(Input for this task begins)
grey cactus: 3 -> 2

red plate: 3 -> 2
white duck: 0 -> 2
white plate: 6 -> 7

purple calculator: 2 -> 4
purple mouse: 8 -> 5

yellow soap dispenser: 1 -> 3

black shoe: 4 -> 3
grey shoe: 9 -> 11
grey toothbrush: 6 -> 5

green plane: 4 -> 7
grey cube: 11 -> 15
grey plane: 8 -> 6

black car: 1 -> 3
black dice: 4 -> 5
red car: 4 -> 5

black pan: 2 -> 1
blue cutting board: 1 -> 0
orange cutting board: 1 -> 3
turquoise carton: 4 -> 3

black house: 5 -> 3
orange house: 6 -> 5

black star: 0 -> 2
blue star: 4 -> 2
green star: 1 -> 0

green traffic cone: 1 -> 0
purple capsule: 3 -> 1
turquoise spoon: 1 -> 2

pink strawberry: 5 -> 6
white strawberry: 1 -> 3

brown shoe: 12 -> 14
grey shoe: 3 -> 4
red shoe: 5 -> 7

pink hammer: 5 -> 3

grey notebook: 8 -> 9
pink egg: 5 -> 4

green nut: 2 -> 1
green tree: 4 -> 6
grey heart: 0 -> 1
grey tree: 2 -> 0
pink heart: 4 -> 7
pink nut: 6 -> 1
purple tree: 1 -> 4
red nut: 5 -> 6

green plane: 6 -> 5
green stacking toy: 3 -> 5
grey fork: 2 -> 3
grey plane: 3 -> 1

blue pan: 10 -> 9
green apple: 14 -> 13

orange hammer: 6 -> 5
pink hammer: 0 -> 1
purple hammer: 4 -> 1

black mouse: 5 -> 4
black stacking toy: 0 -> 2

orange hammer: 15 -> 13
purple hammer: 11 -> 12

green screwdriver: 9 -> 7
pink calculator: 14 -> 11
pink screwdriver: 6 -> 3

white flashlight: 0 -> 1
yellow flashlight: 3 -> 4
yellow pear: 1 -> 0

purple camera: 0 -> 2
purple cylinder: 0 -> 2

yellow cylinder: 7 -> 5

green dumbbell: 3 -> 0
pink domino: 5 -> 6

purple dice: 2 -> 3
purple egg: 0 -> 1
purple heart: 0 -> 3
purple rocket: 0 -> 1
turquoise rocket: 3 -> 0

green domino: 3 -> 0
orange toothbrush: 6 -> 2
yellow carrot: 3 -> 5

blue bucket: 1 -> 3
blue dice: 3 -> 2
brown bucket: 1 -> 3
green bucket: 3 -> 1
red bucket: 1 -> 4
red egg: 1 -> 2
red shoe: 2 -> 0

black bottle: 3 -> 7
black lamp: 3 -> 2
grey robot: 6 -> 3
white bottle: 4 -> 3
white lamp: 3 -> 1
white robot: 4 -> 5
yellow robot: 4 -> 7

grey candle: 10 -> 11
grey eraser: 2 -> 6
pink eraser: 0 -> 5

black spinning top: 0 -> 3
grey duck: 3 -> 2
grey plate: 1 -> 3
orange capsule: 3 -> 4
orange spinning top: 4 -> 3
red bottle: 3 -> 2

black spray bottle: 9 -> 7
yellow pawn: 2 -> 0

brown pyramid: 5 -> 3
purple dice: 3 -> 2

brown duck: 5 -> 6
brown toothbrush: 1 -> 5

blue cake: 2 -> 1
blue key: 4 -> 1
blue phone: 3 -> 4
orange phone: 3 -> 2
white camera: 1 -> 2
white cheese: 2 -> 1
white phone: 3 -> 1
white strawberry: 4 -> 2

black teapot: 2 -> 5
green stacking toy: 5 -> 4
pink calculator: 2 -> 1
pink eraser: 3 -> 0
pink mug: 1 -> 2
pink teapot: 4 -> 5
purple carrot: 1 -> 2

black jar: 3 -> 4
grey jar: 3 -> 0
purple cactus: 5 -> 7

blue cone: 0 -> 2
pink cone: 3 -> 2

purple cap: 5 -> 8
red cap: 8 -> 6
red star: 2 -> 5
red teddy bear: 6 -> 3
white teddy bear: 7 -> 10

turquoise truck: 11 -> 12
(Input for this task ends)
# Description of the task
After reading through the records, retype all of them exactly.

# Answer
grey cactus: 3 -> 2

red plate: 3 -> 2
white duck: 0 -> 2
white plate: 6 -> 7

purple calculator: 2 -> 4
purple mouse: 8 -> 5

yellow soap dispenser: 1 -> 3

black shoe: 4 -> 3
grey shoe: 9 -> 11
grey toothbrush: 6 -> 5

green plane: 4 -> 7
grey cube: 11 -> 15
grey plane: 8 -> 6

black car: 1 -> 3
black dice: 4 -> 5
red car: 4 -> 5

black pan: 2 -> 1
blue cutting board: 1 -> 0
orange cutting board: 1 -> 3
turquoise carton: 4 -> 3

black house: 5 -> 3
orange house: 6 -> 5

black star: 0 -> 2
blue star: 4 -> 2
green star: 1 -> 0

green traffic cone: 1 -> 0
purple capsule: 3 -> 1
turquoise spoon: 1 -> 2

pink strawberry: 5 -> 6
white strawberry: 1 -> 3

brown shoe: 12 -> 14
grey shoe: 3 -> 4
red shoe: 5 -> 7

pink hammer: 5 -> 3

grey notebook: 8 -> 9
pink egg: 5 -> 4

green nut: 2 -> 1
green tree: 4 -> 6
grey heart: 0 -> 1
grey tree: 2 -> 0
pink heart: 4 -> 7
pink nut: 6 -> 1
purple tree: 1 -> 4
red nut: 5 -> 6

green plane: 6 -> 5
green stacking toy: 3 -> 5
grey fork: 2 -> 3
grey plane: 3 -> 1

blue pan: 10 -> 9
green apple: 14 -> 13

orange hammer: 6 -> 5
pink hammer: 0 -> 1
purple hammer: 4 -> 1

black mouse: 5 -> 4
black stacking toy: 0 -> 2

orange hammer: 15 -> 13
purple hammer: 11 -> 12

green screwdriver: 9 -> 7
pink calculator: 14 -> 11
pink screwdriver: 6 -> 3

white flashlight: 0 -> 1
yellow flashlight: 3 -> 4
yellow pear: 1 -> 0

purple camera: 0 -> 2
purple cylinder: 0 -> 2

yellow cylinder: 7 -> 5

green dumbbell: 3 -> 0
pink domino: 5 -> 6

purple dice: 2 -> 3
purple egg: 0 -> 1
purple heart: 0 -> 3
purple rocket: 0 -> 1
turquoise rocket: 3 -> 0

green domino: 3 -> 0
orange toothbrush: 6 -> 2
yellow carrot: 3 -> 5

blue bucket: 1 -> 3
blue dice: 3 -> 2
brown bucket: 1 -> 3
green bucket: 3 -> 1
red bucket: 1 -> 4
red egg: 1 -> 2
red shoe: 2 -> 0

black bottle: 3 -> 7
black lamp: 3 -> 2
grey robot: 6 -> 3
white bottle: 4 -> 3
white lamp: 3 -> 1
white robot: 4 -> 5
yellow robot: 4 -> 7

grey candle: 10 -> 11
grey eraser: 2 -> 6
pink eraser: 0 -> 5

black spinning top: 0 -> 3
grey duck: 3 -> 2
grey plate: 1 -> 3
orange capsule: 3 -> 4
orange spinning top: 4 -> 3
red bottle: 3 -> 2

black spray bottle: 9 -> 7
yellow pawn: 2 -> 0

brown pyramid: 5 -> 3
purple dice: 3 -> 2

brown duck: 5 -> 6
brown toothbrush: 1 -> 5

blue cake: 2 -> 1
blue key: 4 -> 1
blue phone: 3 -> 4
orange phone: 3 -> 2
white camera: 1 -> 2
white cheese: 2 -> 1
white phone: 3 -> 1
white strawberry: 4 -> 2

black teapot: 2 -> 5
green stacking toy: 5 -> 4
pink calculator: 2 -> 1
pink eraser: 3 -> 0
pink mug: 1 -> 2
pink teapot: 4 -> 5
purple carrot: 1 -> 2

black jar: 3 -> 4
grey jar: 3 -> 0
purple cactus: 5 -> 7

blue cone: 0 -> 2
pink cone: 3 -> 2

purple cap: 5 -> 8
red cap: 8 -> 6
red star: 2 -> 5
red teddy bear: 6 -> 3
white teddy bear: 7 -> 10

turquoise truck: 11 -> 12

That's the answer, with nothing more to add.